RECORDS TO PROCESS.
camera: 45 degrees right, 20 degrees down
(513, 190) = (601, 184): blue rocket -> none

...

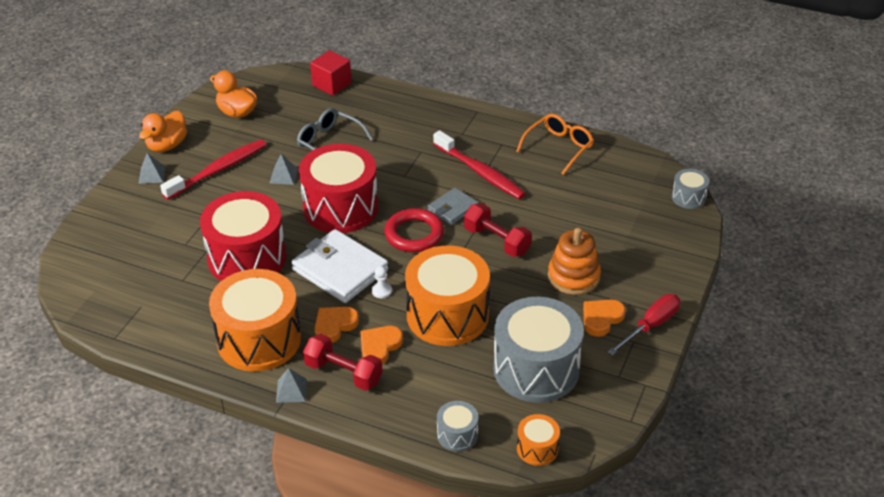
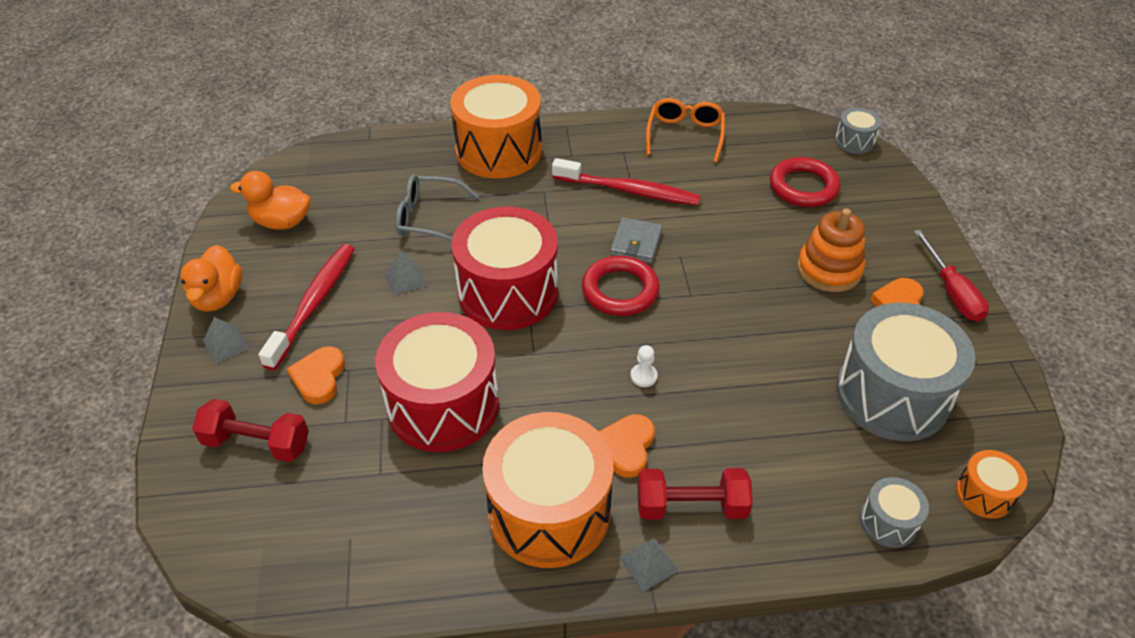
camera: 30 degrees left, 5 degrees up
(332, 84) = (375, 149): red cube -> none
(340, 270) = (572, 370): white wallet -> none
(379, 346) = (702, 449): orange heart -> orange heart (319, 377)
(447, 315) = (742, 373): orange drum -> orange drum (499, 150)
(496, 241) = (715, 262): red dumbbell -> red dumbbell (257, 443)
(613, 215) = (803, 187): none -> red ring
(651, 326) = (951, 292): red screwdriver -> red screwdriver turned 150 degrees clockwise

EXERCISE INSTRUCTIONS. Taking the material above, extract exactly and only the lines from the line with "(340, 270) = (572, 370): white wallet -> none" to the line with "(651, 326) = (951, 292): red", inclusive of both.

TASK RESULT.
(340, 270) = (572, 370): white wallet -> none
(379, 346) = (702, 449): orange heart -> orange heart (319, 377)
(447, 315) = (742, 373): orange drum -> orange drum (499, 150)
(496, 241) = (715, 262): red dumbbell -> red dumbbell (257, 443)
(613, 215) = (803, 187): none -> red ring
(651, 326) = (951, 292): red screwdriver -> red screwdriver turned 150 degrees clockwise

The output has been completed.